● Problem
Start at the line in the entries below that contains "pink hexagon: (110, 15) -> (121, 48), moved", stop at the line that contains "red semicircle: (58, 104) -> (54, 84), moved", and output exactly the lines in that span, both ends included.

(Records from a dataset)
↓↓↓

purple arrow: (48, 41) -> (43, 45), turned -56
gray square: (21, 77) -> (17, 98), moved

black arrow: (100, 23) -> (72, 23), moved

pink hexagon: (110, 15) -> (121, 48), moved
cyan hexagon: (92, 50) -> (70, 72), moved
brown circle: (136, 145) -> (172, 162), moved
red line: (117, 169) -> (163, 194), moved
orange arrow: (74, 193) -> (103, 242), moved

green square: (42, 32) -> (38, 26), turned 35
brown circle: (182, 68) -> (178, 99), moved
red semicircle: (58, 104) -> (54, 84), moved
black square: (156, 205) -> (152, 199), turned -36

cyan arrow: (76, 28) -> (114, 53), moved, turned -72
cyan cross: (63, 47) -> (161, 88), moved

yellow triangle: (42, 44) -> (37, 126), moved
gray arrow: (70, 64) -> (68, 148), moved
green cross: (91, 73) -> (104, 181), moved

↑↑↑
↓↓↓

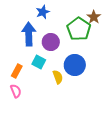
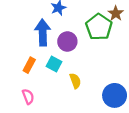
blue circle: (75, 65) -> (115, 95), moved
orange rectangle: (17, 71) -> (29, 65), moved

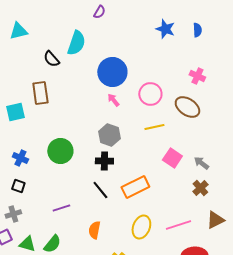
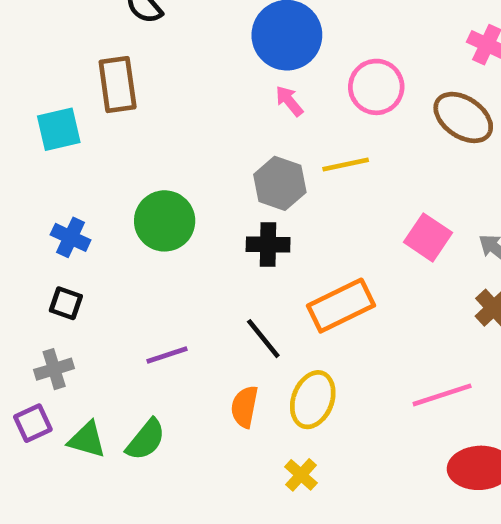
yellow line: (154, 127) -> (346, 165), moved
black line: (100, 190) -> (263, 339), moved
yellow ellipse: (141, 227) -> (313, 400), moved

↑↑↑

● Answer for this exercise
pink hexagon: (110, 15) -> (121, 48), moved
cyan hexagon: (92, 50) -> (70, 72), moved
brown circle: (136, 145) -> (172, 162), moved
red line: (117, 169) -> (163, 194), moved
orange arrow: (74, 193) -> (103, 242), moved

green square: (42, 32) -> (38, 26), turned 35
brown circle: (182, 68) -> (178, 99), moved
red semicircle: (58, 104) -> (54, 84), moved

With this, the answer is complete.